Supplied data —
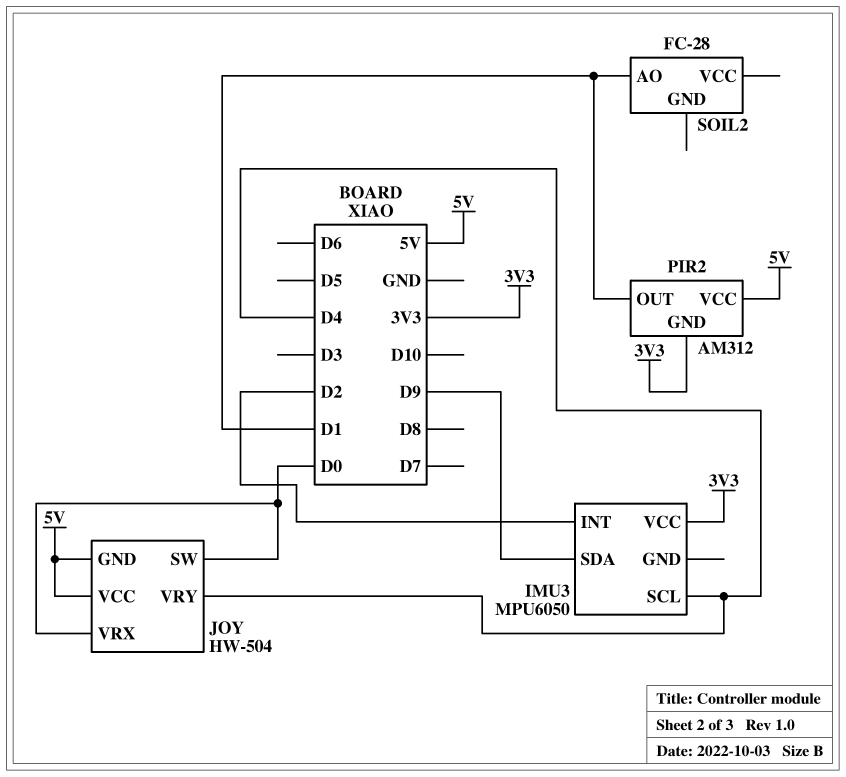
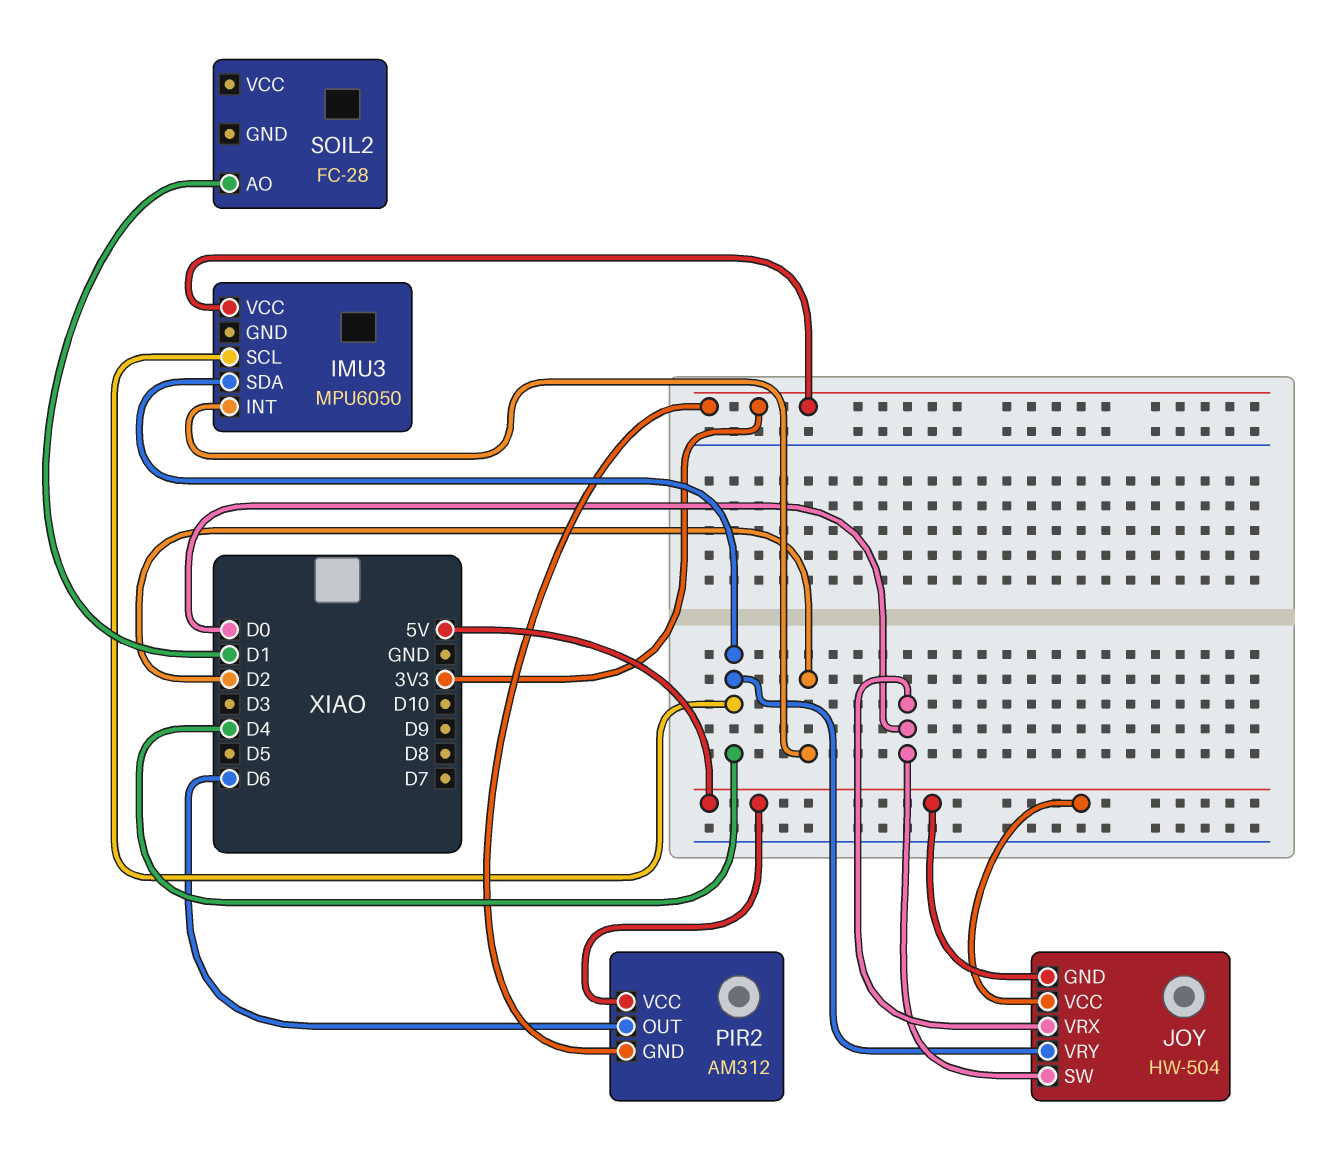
IMU3 pin SDA: D9 -> D4
PIR2 pin OUT: D1 -> D6

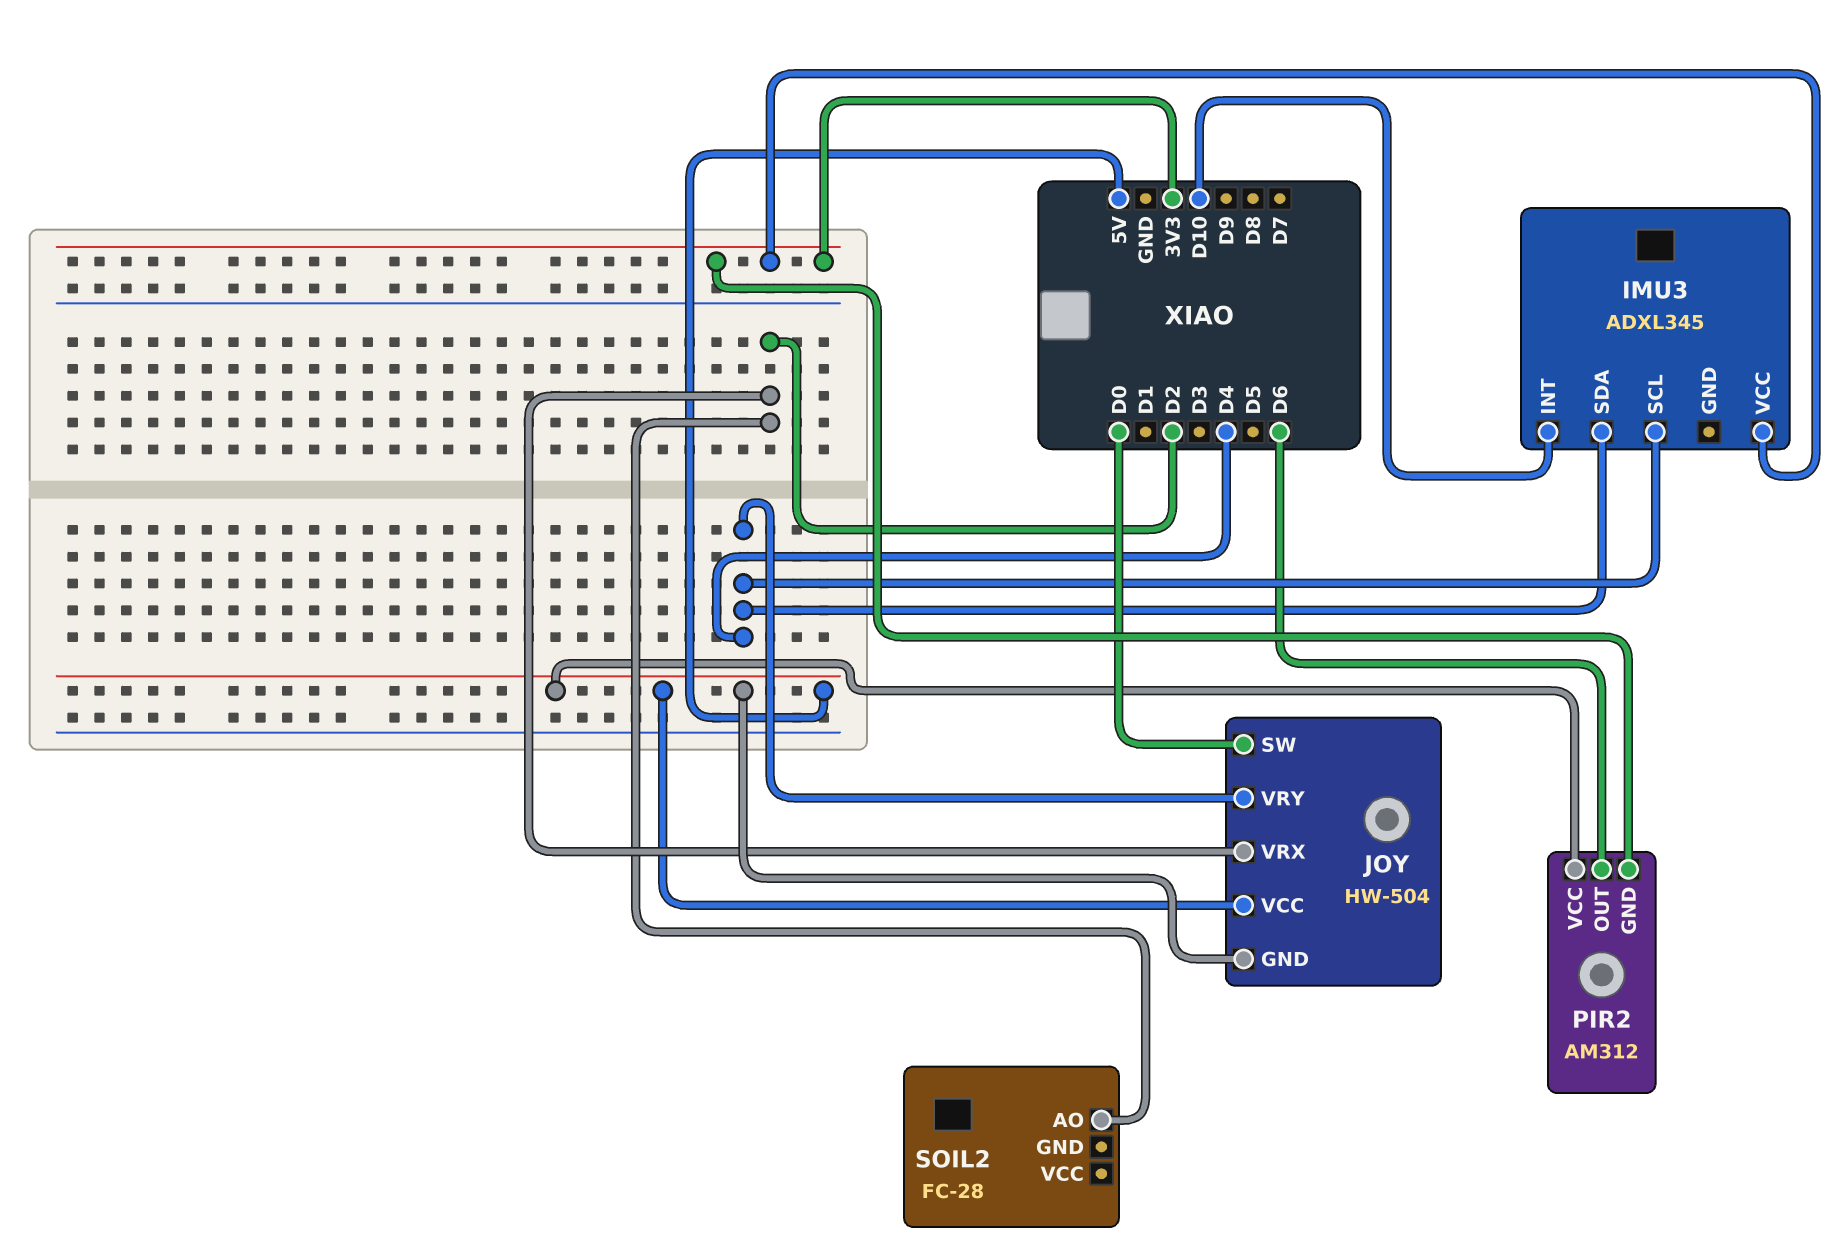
IMU3: MPU6050 -> ADXL345
IMU3 pin INT: D2 -> D10
JOY pin VRX: D0 -> D2
SOIL2 pin AO: D1 -> D2

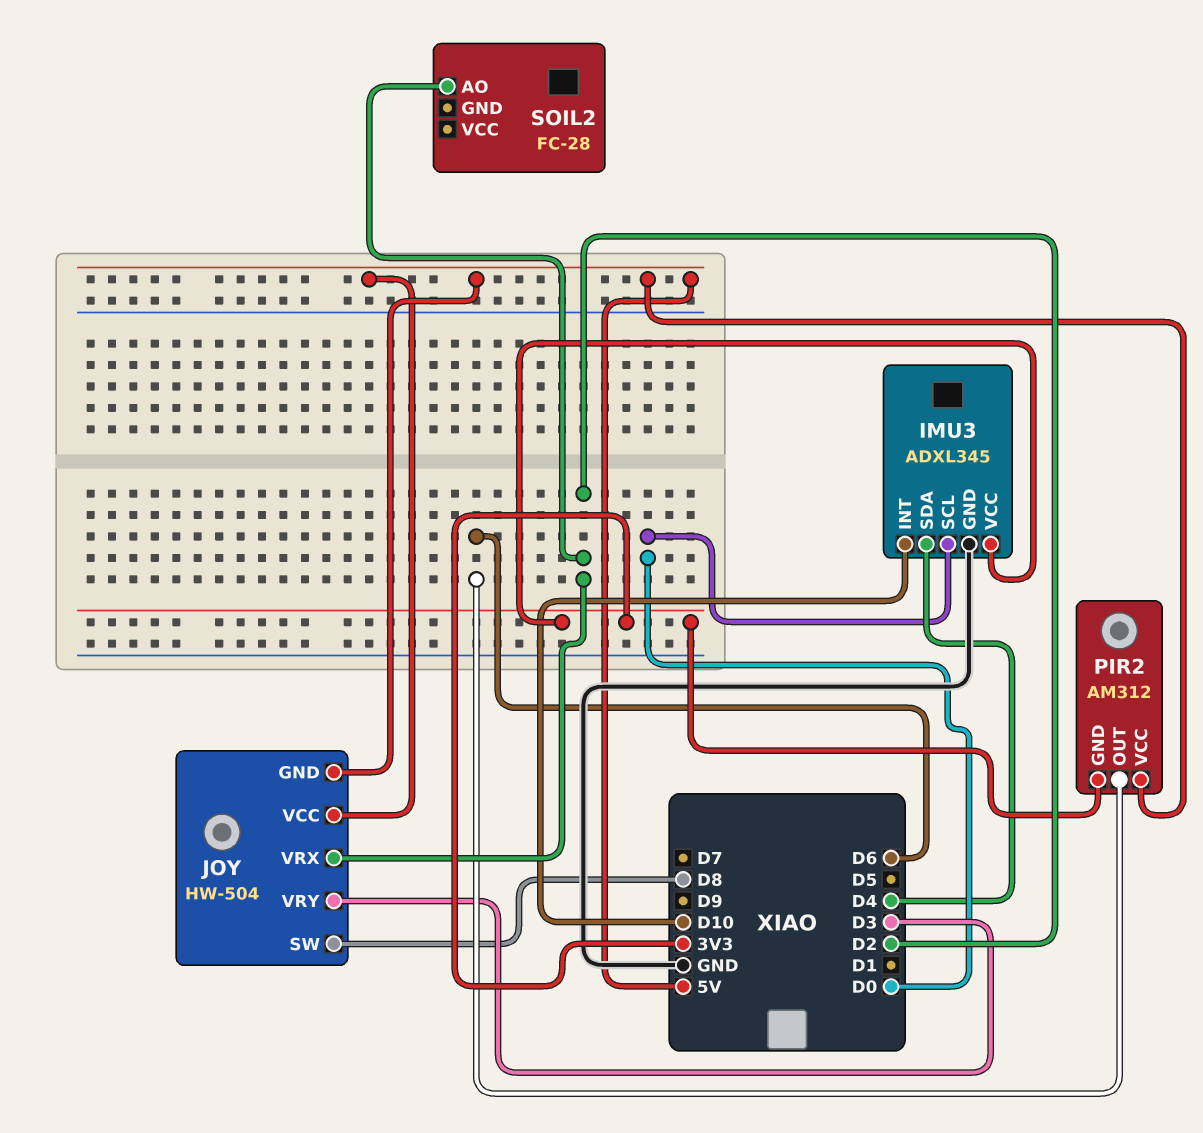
IMU3 pin GND: none -> GND
IMU3 pin SCL: D4 -> D0
JOY pin SW: D0 -> D8
JOY pin VRY: D4 -> D3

Problem — All that is needed here is the run of lines from the one containing "PIR2 pin OUT: D1 -> D6" through the end of the material above, reproduced exactly and without pictures.

Task answer —
PIR2 pin OUT: D1 -> D6

IMU3: MPU6050 -> ADXL345
IMU3 pin INT: D2 -> D10
JOY pin VRX: D0 -> D2
SOIL2 pin AO: D1 -> D2

IMU3 pin GND: none -> GND
IMU3 pin SCL: D4 -> D0
JOY pin SW: D0 -> D8
JOY pin VRY: D4 -> D3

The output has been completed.